# YOUR TASK:
In the entries that follow, find the line containing "brown cross: (27, 21) -> (23, 70), moved"; from there, copy every line exactly through the line containing "blue diamond: (38, 185) -> (51, 303), moved".

# GIVEN DATA:
::::::::
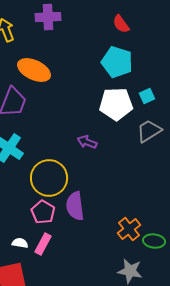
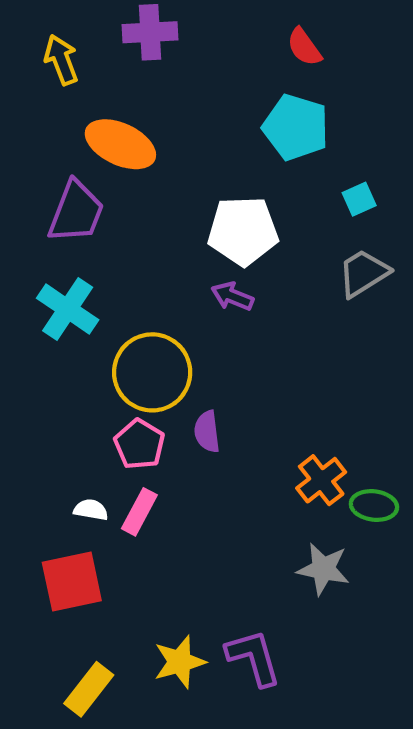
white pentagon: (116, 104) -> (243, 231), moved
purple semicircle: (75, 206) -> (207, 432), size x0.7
::::::::
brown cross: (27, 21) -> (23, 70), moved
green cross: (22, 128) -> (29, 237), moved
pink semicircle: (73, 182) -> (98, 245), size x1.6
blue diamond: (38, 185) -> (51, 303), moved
::::::::
# RESULT OF THE TASK:
brown cross: (27, 21) -> (23, 70), moved
green cross: (22, 128) -> (29, 237), moved
pink semicircle: (73, 182) -> (98, 245), size x1.6
blue diamond: (38, 185) -> (51, 303), moved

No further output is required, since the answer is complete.